Work required: Return the text of each item below word for word, without the pictures.

>> Start Available records

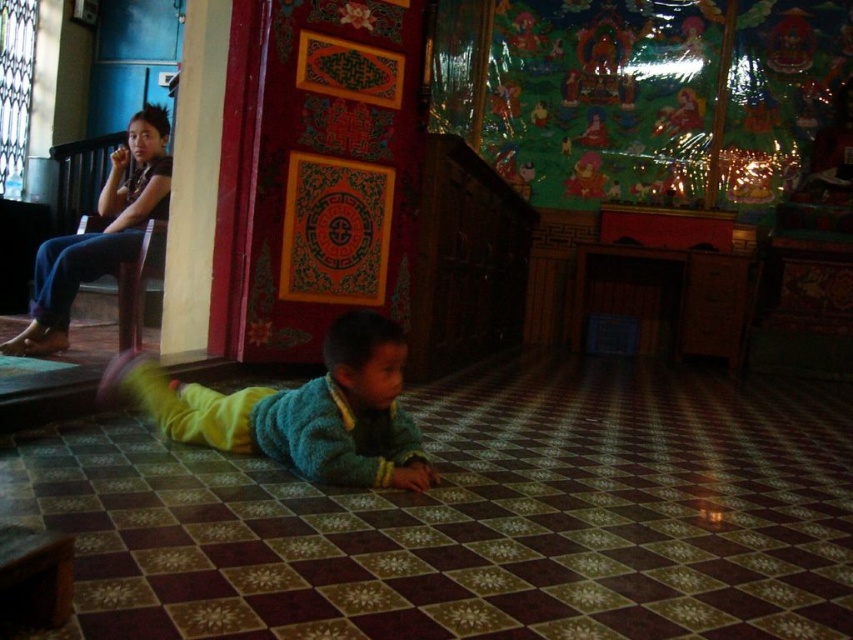
Question: In this image, where is knitted green sweater at center located relative to jeans at left?

Choices:
 (A) above
 (B) below

Answer: (B)

Question: Which object is closer to the camera taking this photo?

Choices:
 (A) knitted green sweater at center
 (B) jeans at left

Answer: (A)

Question: Does knitted green sweater at center have a lesser width compared to jeans at left?

Choices:
 (A) yes
 (B) no

Answer: (B)

Question: Can you confirm if knitted green sweater at center is positioned to the left of jeans at left?

Choices:
 (A) no
 (B) yes

Answer: (A)

Question: Which point is closer to the camera?

Choices:
 (A) (376, 428)
 (B) (167, 129)

Answer: (A)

>> End Available records

Answer for the task:
Question: In this image, where is knitted green sweater at center located relative to jeans at left?

Choices:
 (A) above
 (B) below

Answer: (B)

Question: Which object is closer to the camera taking this photo?

Choices:
 (A) knitted green sweater at center
 (B) jeans at left

Answer: (A)

Question: Does knitted green sweater at center have a lesser width compared to jeans at left?

Choices:
 (A) yes
 (B) no

Answer: (B)

Question: Can you confirm if knitted green sweater at center is positioned to the left of jeans at left?

Choices:
 (A) no
 (B) yes

Answer: (A)

Question: Which point is closer to the camera?

Choices:
 (A) (376, 428)
 (B) (167, 129)

Answer: (A)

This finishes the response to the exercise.